**What you need to do:** Look through the entries below and extract exactly the lines from the one containing "(610, 465) = (234, 349): none -> blue car" through the one containing "(611, 539) = (217, 309): brown", ends included.

**Entries shown:**
=== Begin Enclosure ===
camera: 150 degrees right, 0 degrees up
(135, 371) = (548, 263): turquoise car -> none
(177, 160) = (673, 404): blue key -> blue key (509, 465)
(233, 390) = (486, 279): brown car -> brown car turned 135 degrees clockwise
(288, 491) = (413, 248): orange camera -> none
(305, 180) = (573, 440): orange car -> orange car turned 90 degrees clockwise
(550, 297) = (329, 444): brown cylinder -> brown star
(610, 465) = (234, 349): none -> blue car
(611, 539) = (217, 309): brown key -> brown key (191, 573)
=== End Enclosure ===
=== Begin Enclosure ===
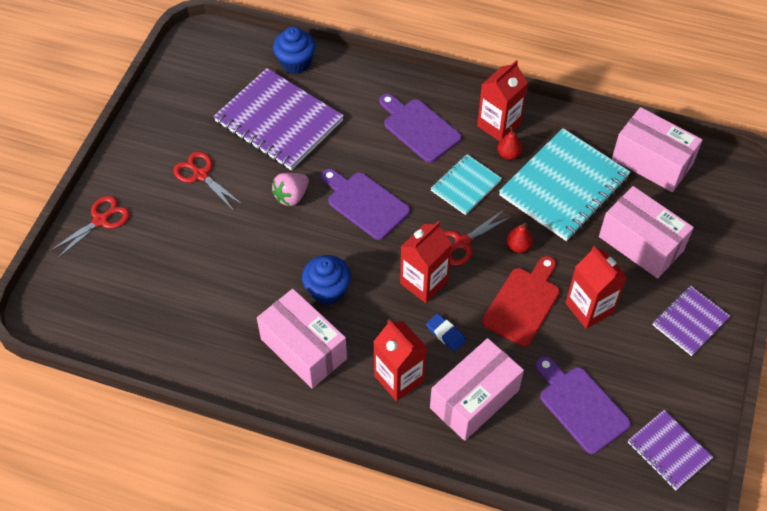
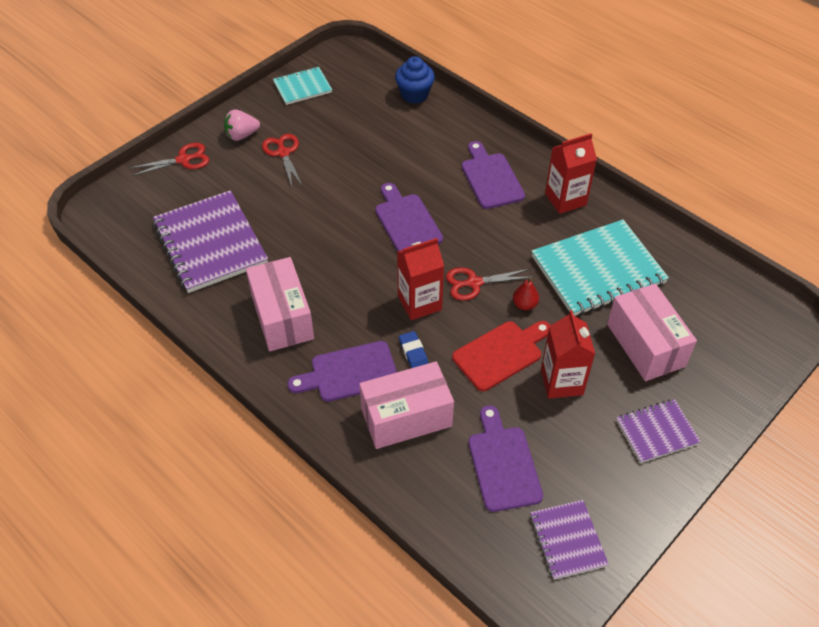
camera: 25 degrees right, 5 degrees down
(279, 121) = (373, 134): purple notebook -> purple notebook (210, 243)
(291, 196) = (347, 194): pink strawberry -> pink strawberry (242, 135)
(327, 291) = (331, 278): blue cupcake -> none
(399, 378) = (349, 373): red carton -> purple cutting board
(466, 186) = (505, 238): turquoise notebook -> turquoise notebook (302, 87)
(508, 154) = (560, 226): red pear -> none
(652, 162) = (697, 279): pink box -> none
=== End Enclosure ===
=== Begin Enclosure ===
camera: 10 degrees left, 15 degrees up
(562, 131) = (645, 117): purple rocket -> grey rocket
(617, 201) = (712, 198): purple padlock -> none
=== End Enclosure ===
**Written answer:**
(610, 465) = (234, 349): none -> blue car
(611, 539) = (217, 309): brown key -> brown key (191, 573)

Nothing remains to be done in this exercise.